> What to do
Each record that follows is to be reproduced character for character, pictures excepted.

Saved entries
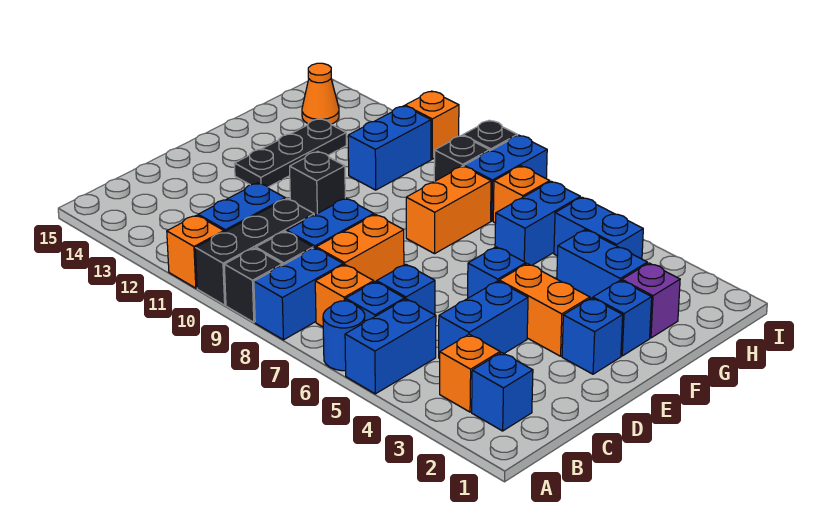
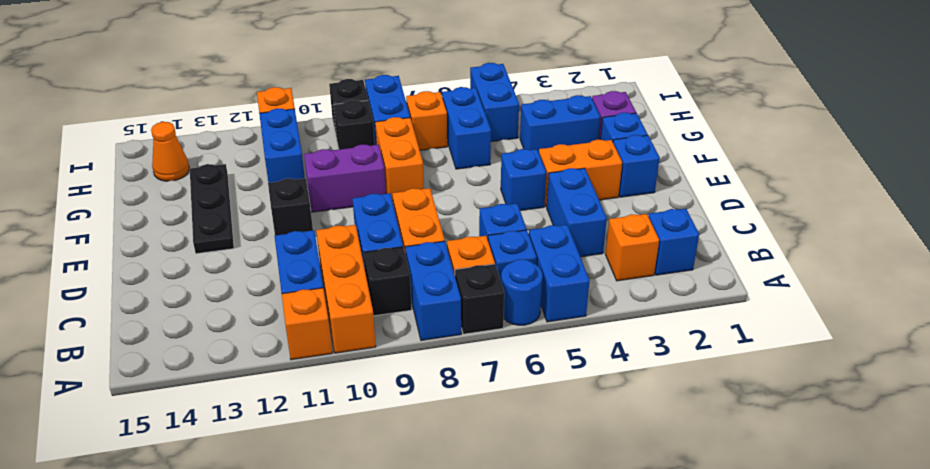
black brick A9 level 1 -> black brick A7 level 1
black brick A10:C10 level 1 -> orange brick A10:C10 level 1
none -> purple brick F9:F10 level 1
blue brick H4:H5 level 1 -> blue brick H5:I5 level 1

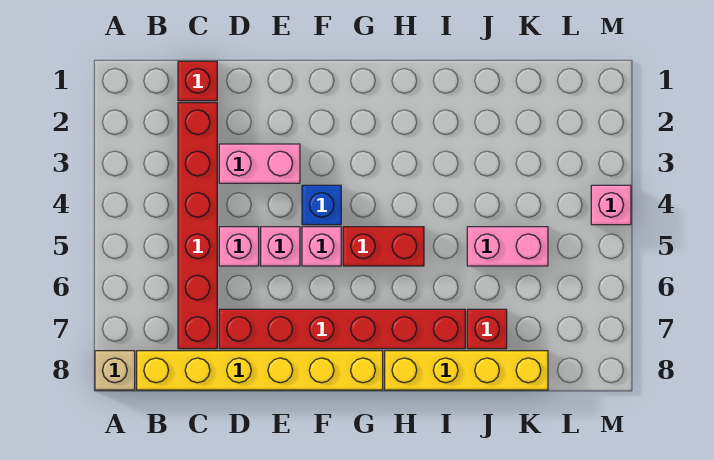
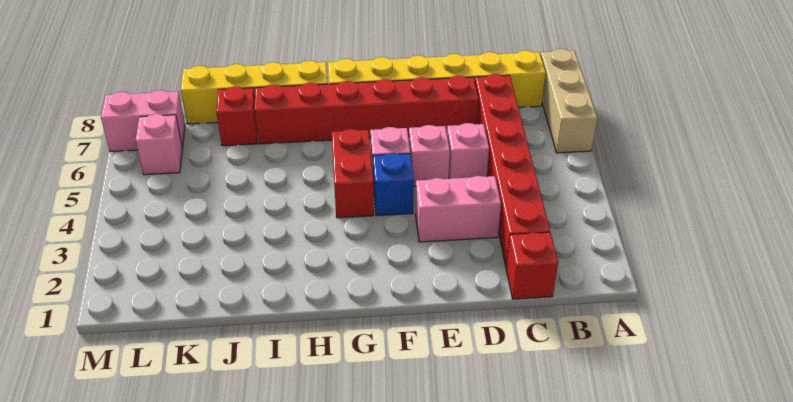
tan brick A8 level 1 -> tan brick A6:A8 level 1
red brick G5:H5 level 1 -> red brick G4:G5 level 1
pink brick J5:K5 level 1 -> pink brick L7:M7 level 1
pink brick M4 level 1 -> pink brick L6 level 1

> Exercise answer
black brick A9 level 1 -> black brick A7 level 1
black brick A10:C10 level 1 -> orange brick A10:C10 level 1
none -> purple brick F9:F10 level 1
blue brick H4:H5 level 1 -> blue brick H5:I5 level 1

tan brick A8 level 1 -> tan brick A6:A8 level 1
red brick G5:H5 level 1 -> red brick G4:G5 level 1
pink brick J5:K5 level 1 -> pink brick L7:M7 level 1
pink brick M4 level 1 -> pink brick L6 level 1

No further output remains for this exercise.